____ DATA LISTING
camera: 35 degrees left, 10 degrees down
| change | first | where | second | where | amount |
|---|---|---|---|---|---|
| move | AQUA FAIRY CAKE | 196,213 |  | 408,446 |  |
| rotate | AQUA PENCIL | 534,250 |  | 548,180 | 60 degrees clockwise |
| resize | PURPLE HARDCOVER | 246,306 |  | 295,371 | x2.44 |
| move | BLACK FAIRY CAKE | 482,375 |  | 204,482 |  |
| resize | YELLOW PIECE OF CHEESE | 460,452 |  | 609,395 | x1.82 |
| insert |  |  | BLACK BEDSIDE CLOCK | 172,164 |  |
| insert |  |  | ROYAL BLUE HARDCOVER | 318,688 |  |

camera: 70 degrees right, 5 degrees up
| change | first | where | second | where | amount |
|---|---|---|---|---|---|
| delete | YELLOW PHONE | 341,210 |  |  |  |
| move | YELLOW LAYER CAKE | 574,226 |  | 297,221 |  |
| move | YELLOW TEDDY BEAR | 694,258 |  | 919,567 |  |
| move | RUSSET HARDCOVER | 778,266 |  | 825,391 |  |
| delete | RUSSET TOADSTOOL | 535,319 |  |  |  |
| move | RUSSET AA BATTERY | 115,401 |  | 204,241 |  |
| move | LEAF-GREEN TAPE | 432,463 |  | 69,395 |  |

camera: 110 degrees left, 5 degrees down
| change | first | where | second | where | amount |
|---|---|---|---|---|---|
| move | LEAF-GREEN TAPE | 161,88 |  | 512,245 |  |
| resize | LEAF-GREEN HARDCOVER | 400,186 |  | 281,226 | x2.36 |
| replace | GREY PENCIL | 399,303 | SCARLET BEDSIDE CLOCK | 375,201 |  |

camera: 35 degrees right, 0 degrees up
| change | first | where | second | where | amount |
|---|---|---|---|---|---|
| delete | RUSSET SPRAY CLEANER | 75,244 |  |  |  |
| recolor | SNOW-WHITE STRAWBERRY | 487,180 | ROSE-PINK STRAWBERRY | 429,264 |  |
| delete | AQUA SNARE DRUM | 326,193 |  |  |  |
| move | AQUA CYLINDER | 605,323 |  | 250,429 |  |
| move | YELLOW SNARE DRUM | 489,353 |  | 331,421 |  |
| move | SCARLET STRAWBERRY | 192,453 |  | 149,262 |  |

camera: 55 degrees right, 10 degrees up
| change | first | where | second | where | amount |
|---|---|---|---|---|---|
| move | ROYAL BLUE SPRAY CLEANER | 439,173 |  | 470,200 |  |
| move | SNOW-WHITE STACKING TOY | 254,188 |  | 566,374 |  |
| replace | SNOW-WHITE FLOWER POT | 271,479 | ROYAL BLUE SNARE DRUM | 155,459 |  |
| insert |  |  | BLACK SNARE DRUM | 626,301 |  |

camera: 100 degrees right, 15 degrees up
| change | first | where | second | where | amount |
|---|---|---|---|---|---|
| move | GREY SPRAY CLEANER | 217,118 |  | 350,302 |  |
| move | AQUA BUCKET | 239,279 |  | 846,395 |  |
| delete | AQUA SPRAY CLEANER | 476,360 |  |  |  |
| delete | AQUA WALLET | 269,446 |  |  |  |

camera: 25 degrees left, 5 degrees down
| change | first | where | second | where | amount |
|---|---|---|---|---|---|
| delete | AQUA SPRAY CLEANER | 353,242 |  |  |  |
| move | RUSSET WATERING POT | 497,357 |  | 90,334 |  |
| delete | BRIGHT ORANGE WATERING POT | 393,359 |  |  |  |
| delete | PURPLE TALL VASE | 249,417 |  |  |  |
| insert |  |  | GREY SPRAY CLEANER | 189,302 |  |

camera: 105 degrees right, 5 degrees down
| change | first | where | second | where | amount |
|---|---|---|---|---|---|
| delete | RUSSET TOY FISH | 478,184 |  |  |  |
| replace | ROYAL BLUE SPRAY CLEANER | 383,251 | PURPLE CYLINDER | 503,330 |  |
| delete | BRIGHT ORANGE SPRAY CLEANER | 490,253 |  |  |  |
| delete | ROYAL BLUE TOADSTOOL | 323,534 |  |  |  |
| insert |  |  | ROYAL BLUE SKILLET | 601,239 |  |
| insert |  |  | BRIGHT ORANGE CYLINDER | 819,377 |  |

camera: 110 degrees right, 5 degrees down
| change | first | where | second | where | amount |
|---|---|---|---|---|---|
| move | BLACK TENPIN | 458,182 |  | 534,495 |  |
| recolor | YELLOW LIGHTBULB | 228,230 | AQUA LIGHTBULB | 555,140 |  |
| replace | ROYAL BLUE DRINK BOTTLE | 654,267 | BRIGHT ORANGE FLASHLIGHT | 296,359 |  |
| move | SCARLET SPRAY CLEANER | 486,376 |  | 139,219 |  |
________
WORK INSTRUCTION: Filter the data for the string "FAIRY". Copy each matching line.

TASK OUTPUT:
| move | AQUA FAIRY CAKE | 196,213 |  | 408,446 |  |
| move | BLACK FAIRY CAKE | 482,375 |  | 204,482 |  |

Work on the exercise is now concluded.